**Exercise goal:**
Wherever the string "square" turns up in the data, copy the whole line.

**Material for this exercise:**

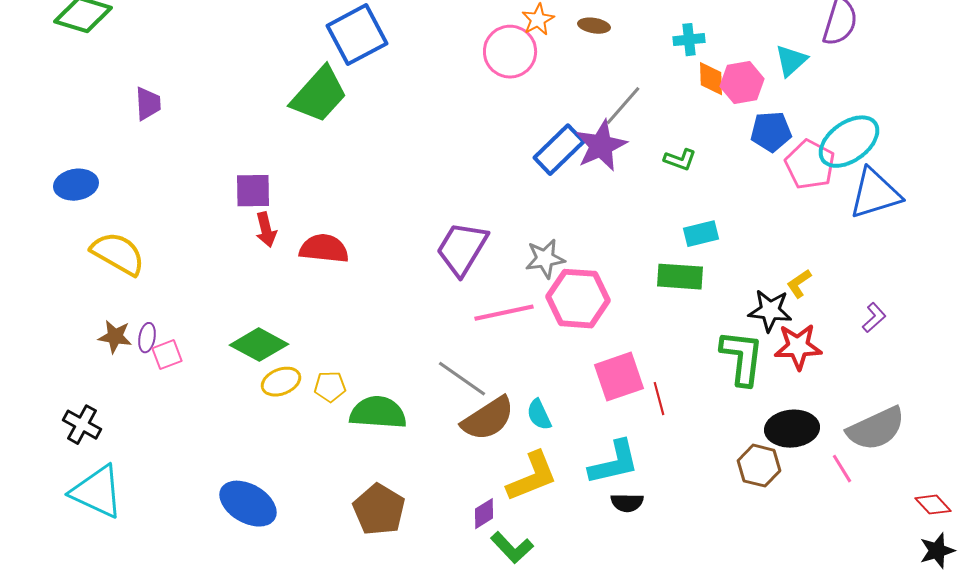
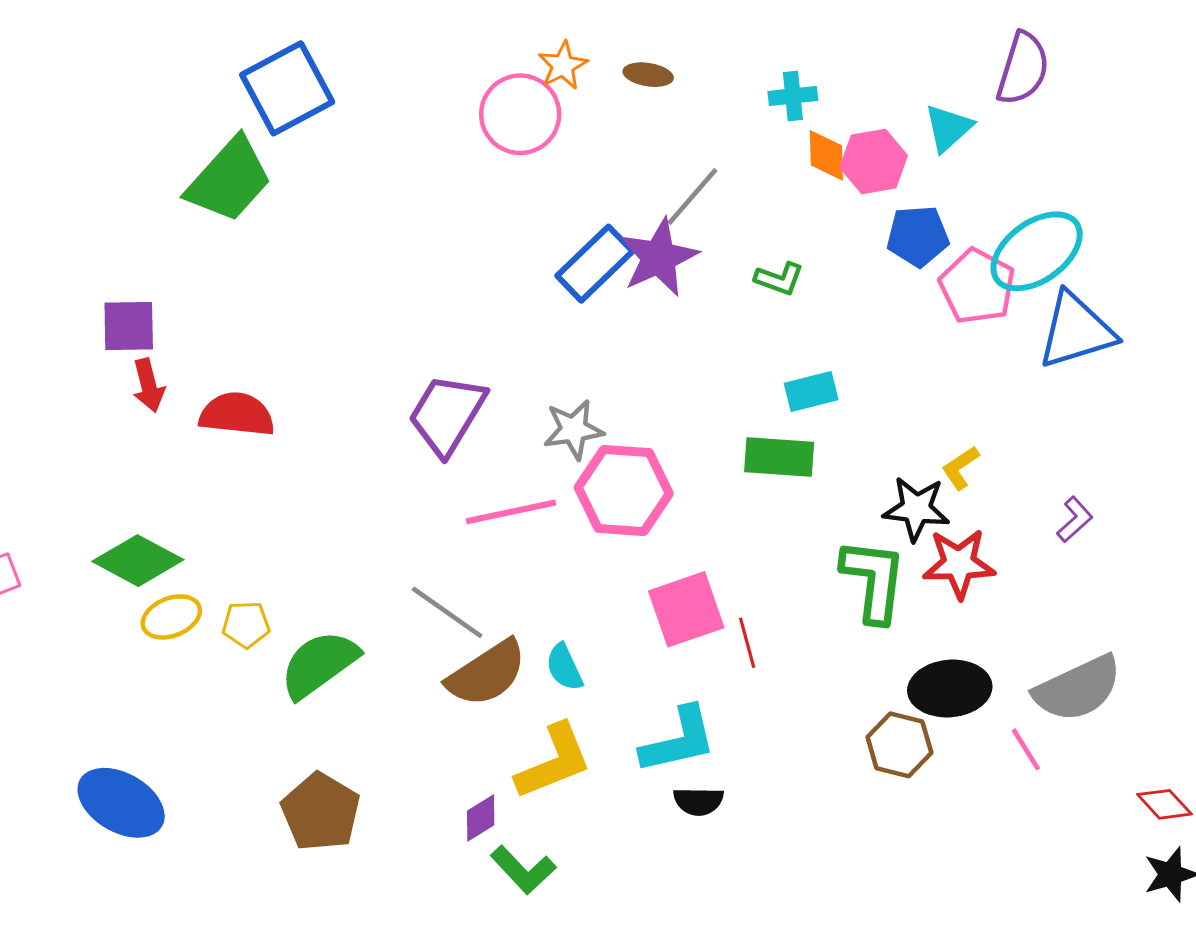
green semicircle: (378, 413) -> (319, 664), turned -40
* * *
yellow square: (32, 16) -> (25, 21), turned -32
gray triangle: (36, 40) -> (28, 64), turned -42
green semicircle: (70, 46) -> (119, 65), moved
* * *
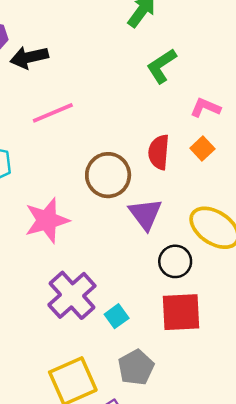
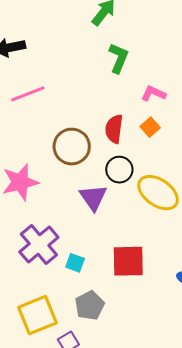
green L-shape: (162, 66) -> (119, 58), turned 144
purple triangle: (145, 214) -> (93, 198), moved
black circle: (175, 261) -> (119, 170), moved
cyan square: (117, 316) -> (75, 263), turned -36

**Result of this task:**
yellow square: (32, 16) -> (25, 21), turned -32
cyan square: (117, 316) -> (75, 263), turned -36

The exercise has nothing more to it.